§ Instructions for the task: Your copy of the data should leave out the images and match everything else exactly.

§ Given records:
════

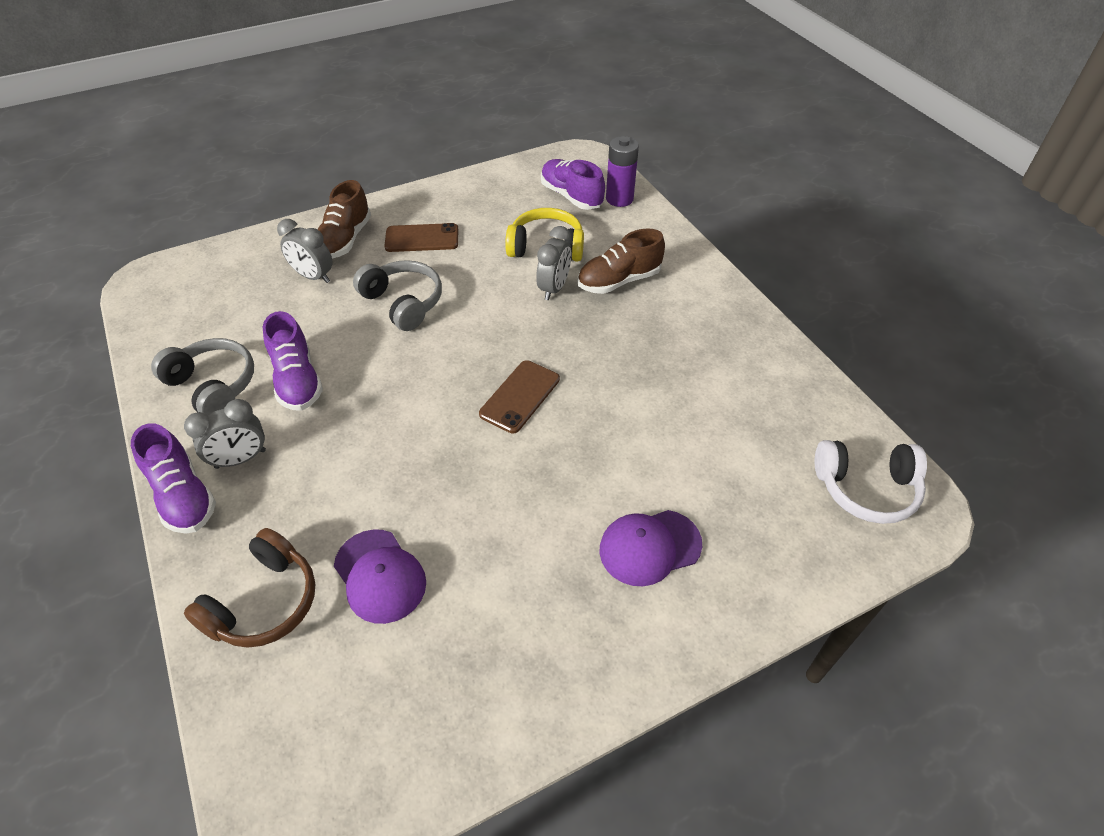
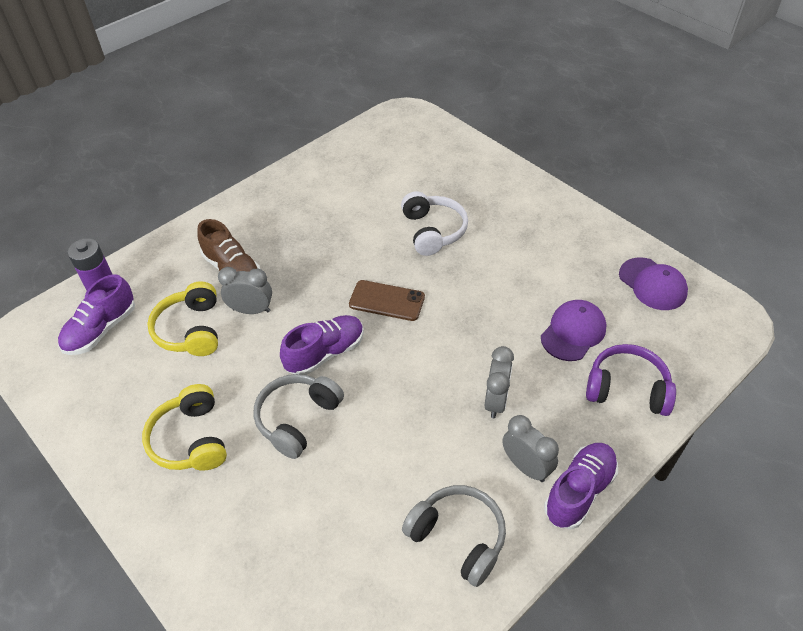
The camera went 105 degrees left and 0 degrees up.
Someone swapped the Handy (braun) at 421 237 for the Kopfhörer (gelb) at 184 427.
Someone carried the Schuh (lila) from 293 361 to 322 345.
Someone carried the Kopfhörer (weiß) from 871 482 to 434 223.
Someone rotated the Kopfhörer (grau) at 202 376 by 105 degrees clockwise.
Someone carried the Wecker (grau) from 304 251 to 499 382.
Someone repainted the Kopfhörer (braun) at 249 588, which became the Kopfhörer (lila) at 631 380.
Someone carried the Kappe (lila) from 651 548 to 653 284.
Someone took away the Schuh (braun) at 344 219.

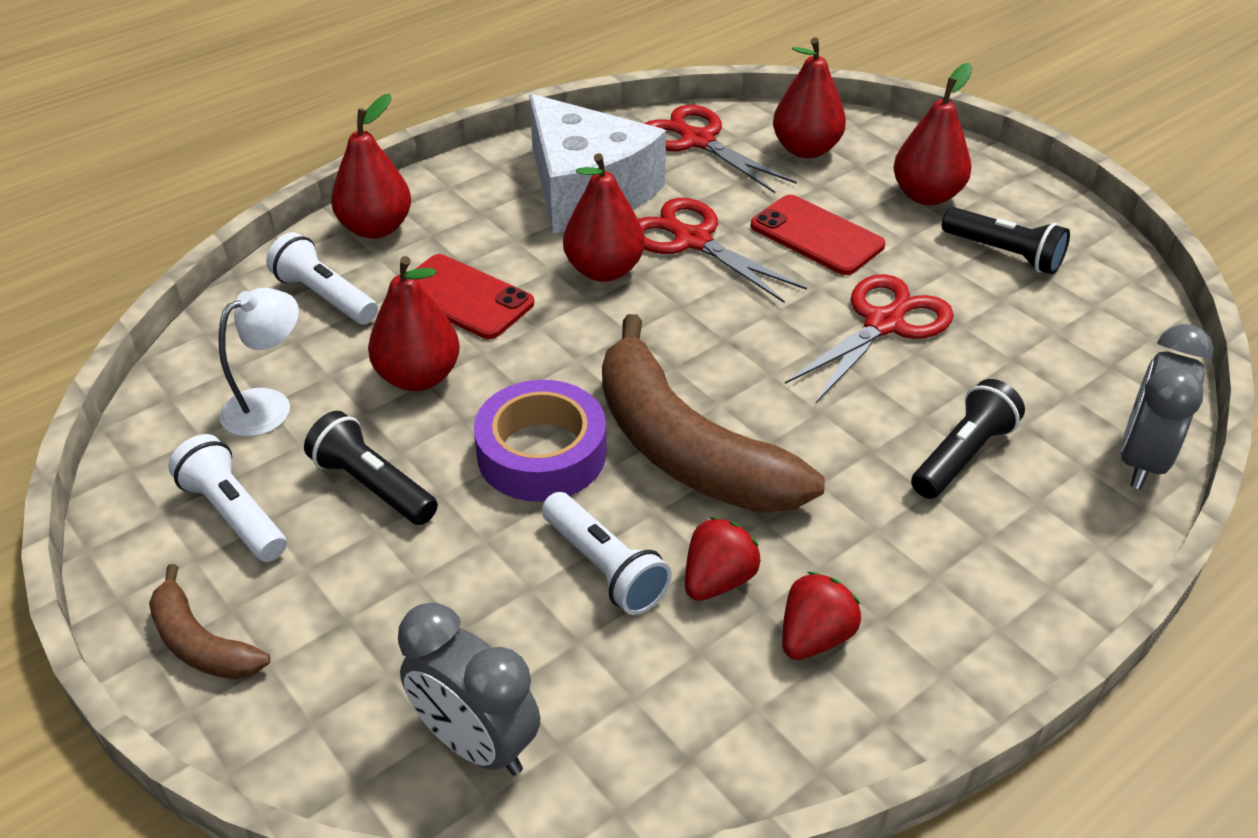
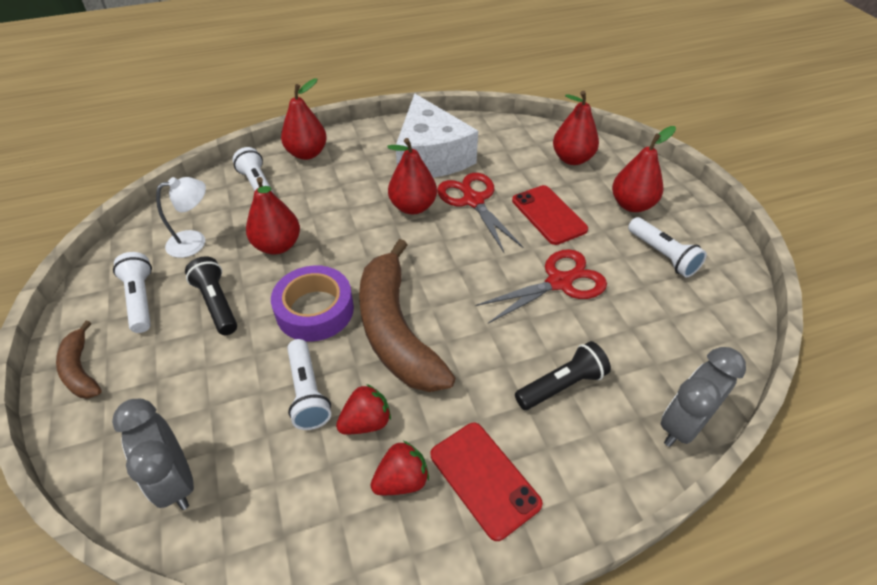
The camera went 20 degrees right and 5 degrees up.
Someone carried the Handy (rot) from 475 296 to 487 482.
Someone repainted the Taschenlampe (schwarz) at 1006 241, which became the Taschenlampe (weiß) at 667 247.
Someone took away the Schere (rot) at 720 149.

════

§ Exercise output:
The camera went 105 degrees left and 0 degrees up.
Someone swapped the Handy (braun) at 421 237 for the Kopfhörer (gelb) at 184 427.
Someone carried the Schuh (lila) from 293 361 to 322 345.
Someone carried the Kopfhörer (weiß) from 871 482 to 434 223.
Someone rotated the Kopfhörer (grau) at 202 376 by 105 degrees clockwise.
Someone carried the Wecker (grau) from 304 251 to 499 382.
Someone repainted the Kopfhörer (braun) at 249 588, which became the Kopfhörer (lila) at 631 380.
Someone carried the Kappe (lila) from 651 548 to 653 284.
Someone took away the Schuh (braun) at 344 219.

The camera went 20 degrees right and 5 degrees up.
Someone carried the Handy (rot) from 475 296 to 487 482.
Someone repainted the Taschenlampe (schwarz) at 1006 241, which became the Taschenlampe (weiß) at 667 247.
Someone took away the Schere (rot) at 720 149.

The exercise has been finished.